### REQUIRED ACTION
Retype, word for word, every line from the one holding "none -> tan brick F9 level 1" through the one holding "none -> lime plate D11:D12 level 1" in the entries below, both included, and only those lines.

### Dataset entries
--*--

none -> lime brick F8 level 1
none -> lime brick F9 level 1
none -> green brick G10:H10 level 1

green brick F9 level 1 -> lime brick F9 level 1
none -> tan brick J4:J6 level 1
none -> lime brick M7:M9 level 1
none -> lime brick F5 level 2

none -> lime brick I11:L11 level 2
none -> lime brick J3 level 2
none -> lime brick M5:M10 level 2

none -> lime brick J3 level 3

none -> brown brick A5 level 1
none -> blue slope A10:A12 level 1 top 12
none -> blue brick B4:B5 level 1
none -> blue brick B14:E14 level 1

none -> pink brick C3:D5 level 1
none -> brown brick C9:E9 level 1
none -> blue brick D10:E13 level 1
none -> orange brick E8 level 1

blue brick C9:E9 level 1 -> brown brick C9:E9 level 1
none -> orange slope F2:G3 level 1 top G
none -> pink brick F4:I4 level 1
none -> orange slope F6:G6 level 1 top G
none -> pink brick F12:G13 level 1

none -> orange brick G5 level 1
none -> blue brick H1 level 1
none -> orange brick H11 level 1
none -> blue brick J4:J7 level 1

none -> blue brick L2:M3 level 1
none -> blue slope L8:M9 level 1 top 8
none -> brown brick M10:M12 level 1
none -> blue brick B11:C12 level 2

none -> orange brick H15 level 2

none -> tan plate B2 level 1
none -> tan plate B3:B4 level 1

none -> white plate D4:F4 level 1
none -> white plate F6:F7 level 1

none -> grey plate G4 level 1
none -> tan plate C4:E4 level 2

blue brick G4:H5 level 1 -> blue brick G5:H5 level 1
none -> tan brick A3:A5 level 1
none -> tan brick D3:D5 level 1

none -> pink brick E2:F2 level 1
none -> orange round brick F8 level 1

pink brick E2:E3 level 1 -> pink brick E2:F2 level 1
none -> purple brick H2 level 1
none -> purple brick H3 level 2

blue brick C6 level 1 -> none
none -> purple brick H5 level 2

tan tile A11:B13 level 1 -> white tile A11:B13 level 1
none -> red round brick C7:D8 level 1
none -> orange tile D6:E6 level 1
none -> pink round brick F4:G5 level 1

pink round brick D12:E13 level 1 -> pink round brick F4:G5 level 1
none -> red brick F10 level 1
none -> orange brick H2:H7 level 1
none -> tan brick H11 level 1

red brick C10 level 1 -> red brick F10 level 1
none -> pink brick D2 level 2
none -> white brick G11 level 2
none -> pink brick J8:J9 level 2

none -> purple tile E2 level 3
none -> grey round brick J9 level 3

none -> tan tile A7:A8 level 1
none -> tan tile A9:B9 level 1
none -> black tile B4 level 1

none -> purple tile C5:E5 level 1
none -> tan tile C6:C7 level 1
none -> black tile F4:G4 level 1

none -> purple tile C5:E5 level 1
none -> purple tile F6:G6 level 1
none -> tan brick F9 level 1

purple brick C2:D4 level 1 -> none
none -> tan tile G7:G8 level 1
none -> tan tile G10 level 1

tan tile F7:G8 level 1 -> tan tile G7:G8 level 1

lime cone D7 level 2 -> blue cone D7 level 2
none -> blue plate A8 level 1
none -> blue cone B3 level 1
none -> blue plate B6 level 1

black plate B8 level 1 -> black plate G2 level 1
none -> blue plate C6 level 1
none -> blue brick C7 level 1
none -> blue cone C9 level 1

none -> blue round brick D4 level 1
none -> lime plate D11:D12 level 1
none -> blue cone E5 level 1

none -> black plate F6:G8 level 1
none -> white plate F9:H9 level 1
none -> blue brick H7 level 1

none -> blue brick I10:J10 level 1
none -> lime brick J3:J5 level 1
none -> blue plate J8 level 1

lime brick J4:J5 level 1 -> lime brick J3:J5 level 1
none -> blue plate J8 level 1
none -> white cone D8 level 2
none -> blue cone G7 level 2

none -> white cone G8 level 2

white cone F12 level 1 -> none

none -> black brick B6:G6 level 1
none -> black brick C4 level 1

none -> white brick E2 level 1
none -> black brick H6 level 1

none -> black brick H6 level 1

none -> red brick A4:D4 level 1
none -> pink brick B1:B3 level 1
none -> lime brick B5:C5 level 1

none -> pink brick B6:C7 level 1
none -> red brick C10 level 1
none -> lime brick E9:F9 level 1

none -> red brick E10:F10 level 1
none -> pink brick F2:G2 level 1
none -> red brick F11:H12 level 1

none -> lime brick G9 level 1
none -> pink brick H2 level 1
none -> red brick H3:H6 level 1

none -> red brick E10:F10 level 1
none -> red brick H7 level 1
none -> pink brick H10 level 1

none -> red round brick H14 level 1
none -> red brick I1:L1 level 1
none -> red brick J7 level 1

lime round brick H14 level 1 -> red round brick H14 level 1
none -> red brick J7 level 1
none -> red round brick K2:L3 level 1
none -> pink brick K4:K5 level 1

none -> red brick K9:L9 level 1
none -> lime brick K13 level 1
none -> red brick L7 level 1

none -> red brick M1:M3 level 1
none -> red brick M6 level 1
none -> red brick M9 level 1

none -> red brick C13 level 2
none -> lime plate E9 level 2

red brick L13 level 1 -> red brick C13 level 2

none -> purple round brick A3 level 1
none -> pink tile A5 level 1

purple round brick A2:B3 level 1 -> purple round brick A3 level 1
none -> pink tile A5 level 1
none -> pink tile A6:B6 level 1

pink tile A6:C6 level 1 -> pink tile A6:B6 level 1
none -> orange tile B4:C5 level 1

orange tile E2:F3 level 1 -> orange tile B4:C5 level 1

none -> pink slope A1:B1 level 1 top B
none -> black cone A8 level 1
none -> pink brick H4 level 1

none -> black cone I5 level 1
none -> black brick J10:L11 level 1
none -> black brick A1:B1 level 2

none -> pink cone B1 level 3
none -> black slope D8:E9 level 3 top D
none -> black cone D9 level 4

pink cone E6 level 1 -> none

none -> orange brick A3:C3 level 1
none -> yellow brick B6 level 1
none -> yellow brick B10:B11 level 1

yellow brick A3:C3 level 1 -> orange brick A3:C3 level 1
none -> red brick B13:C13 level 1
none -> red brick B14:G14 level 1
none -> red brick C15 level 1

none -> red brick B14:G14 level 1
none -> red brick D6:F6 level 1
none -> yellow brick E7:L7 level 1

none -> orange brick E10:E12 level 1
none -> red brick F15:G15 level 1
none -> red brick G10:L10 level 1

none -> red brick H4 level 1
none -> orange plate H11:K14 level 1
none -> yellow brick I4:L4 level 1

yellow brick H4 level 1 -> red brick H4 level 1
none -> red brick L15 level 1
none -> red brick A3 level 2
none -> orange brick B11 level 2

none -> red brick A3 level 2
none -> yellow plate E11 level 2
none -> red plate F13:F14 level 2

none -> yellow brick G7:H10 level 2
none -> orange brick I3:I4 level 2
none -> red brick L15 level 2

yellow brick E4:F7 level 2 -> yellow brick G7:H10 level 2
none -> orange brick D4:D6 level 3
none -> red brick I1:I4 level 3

--*--

### REPLY TO THE EXERCISE
none -> tan brick F9 level 1

purple brick C2:D4 level 1 -> none
none -> tan tile G7:G8 level 1
none -> tan tile G10 level 1

tan tile F7:G8 level 1 -> tan tile G7:G8 level 1

lime cone D7 level 2 -> blue cone D7 level 2
none -> blue plate A8 level 1
none -> blue cone B3 level 1
none -> blue plate B6 level 1

black plate B8 level 1 -> black plate G2 level 1
none -> blue plate C6 level 1
none -> blue brick C7 level 1
none -> blue cone C9 level 1

none -> blue round brick D4 level 1
none -> lime plate D11:D12 level 1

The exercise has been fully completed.